WHAT IS REQUIRED. Line tally for "lime": state how many lines of the entries include it, with no other text.

EXTRACTED DATA.
== Segment start ==

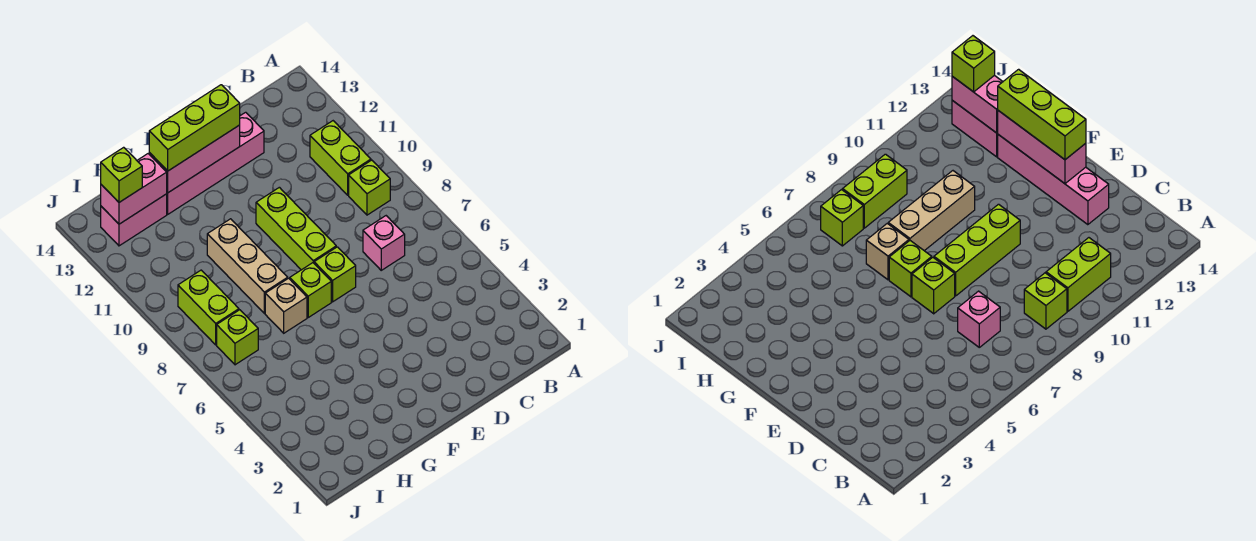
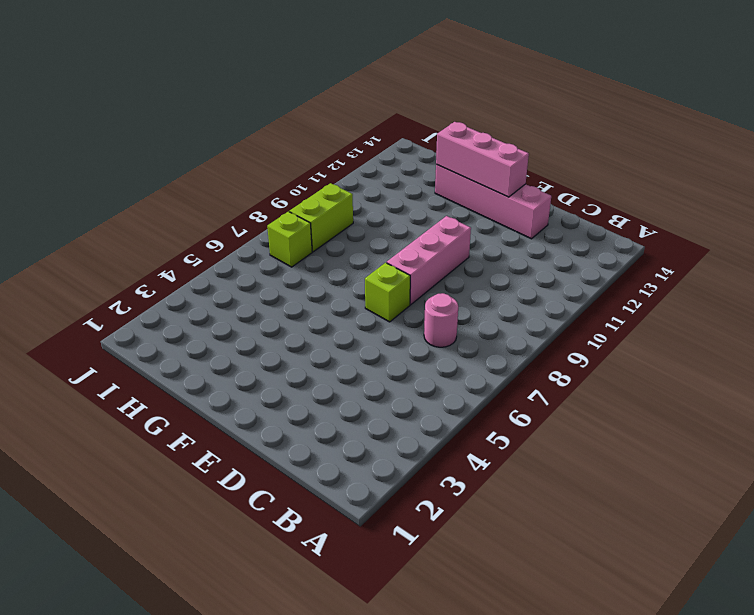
pink round brick C7 level 1 -> pink brick C7 level 1
pink brick E8:E10 level 1 -> lime brick E8:E10 level 1
none -> lime brick B9 level 1
none -> lime brick B10:B11 level 1
none -> lime brick F7 level 1

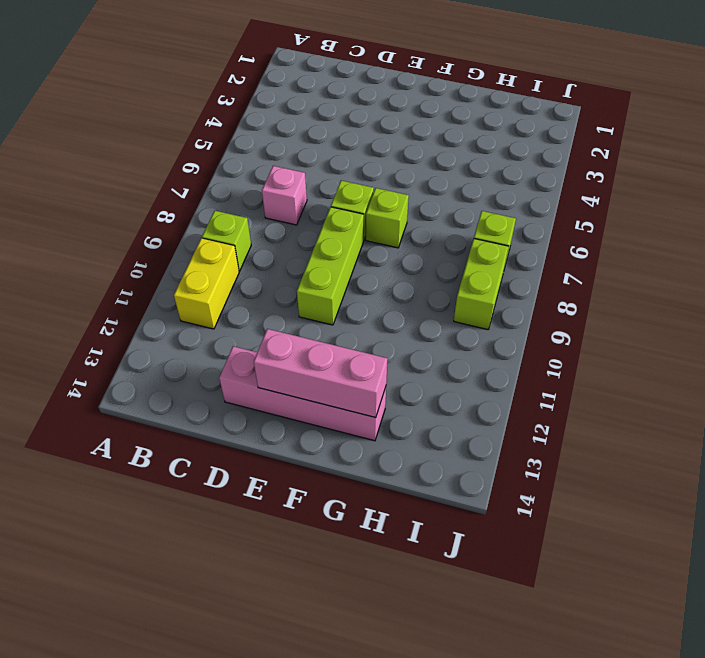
yellow brick B10:B11 level 1 -> lime brick B10:B11 level 1
none -> tan brick G7 level 1
none -> tan brick G8:G10 level 1
none -> pink brick H13:I13 level 1

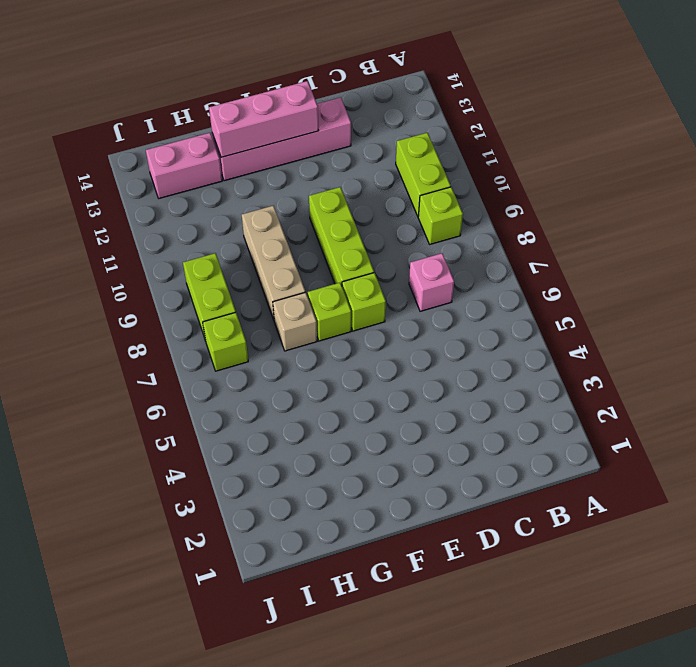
none -> pink brick H13:I13 level 2
none -> lime brick E13:G13 level 3
none -> lime brick I13 level 3

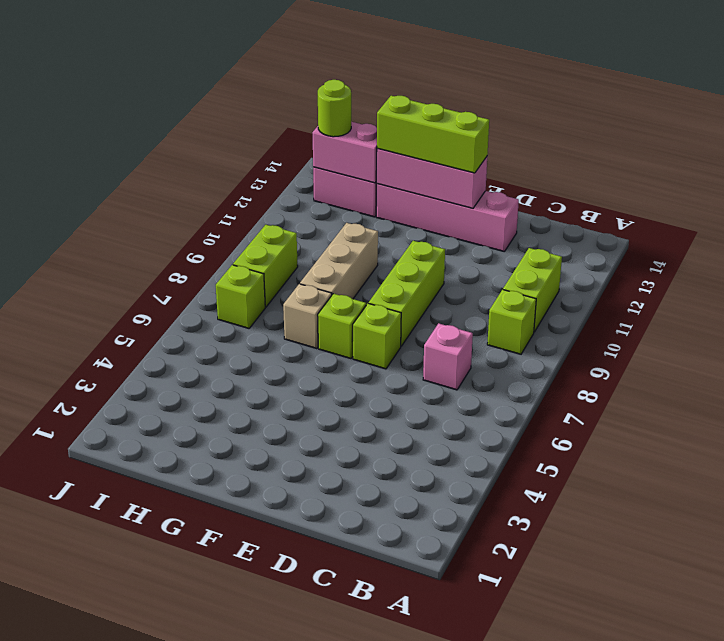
lime round brick I13 level 3 -> lime brick I13 level 3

== Segment end ==

TASK ANSWER. 8